### PROBLEM DETAILS
Find the string "brown" in the data, then copy every line where it is found.

### GIVEN ENTRIES
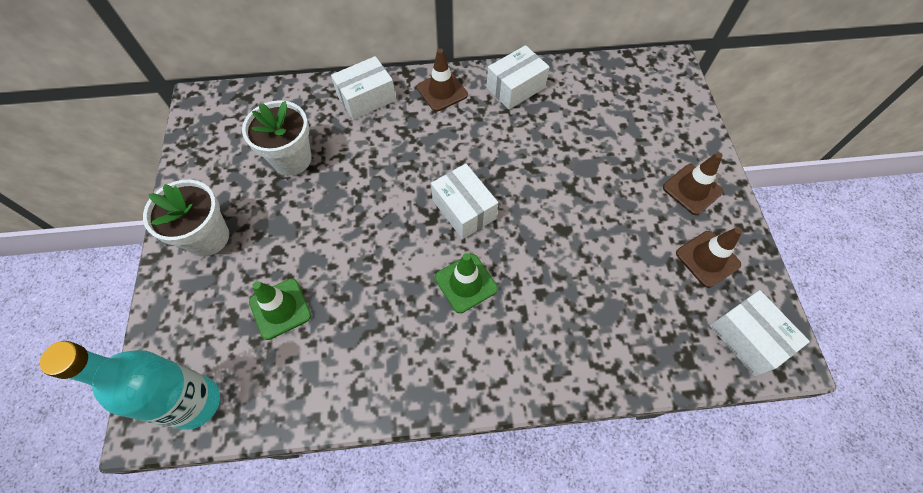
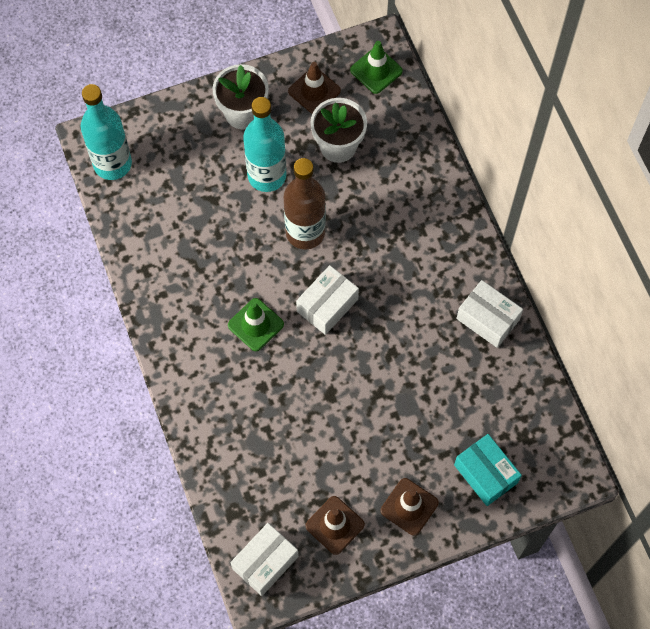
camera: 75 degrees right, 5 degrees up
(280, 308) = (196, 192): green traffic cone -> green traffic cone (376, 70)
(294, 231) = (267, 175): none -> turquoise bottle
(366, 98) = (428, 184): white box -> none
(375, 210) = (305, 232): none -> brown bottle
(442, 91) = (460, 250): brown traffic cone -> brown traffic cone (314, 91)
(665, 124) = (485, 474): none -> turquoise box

...

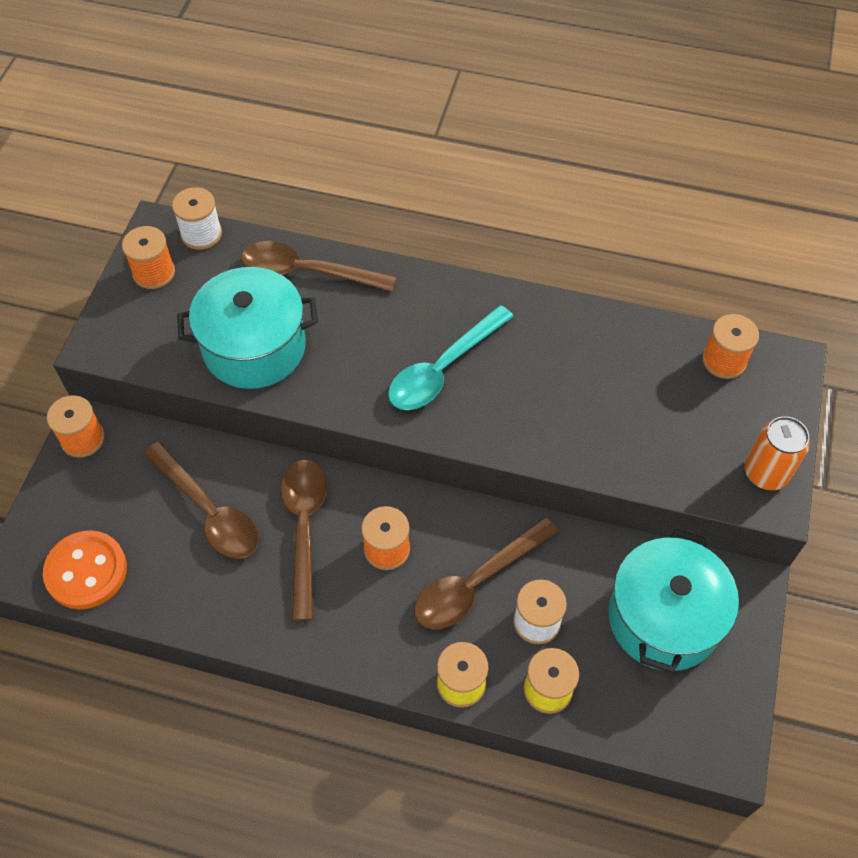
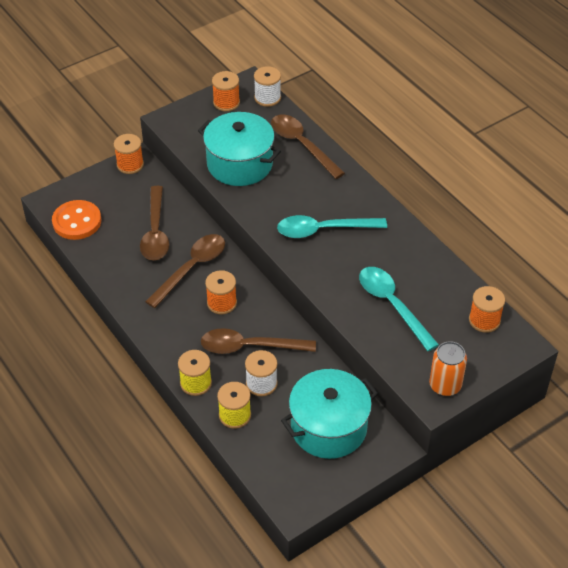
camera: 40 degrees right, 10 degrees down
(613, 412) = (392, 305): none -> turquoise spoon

### TASK SOLUTION
(375, 210) = (305, 232): none -> brown bottle
(442, 91) = (460, 250): brown traffic cone -> brown traffic cone (314, 91)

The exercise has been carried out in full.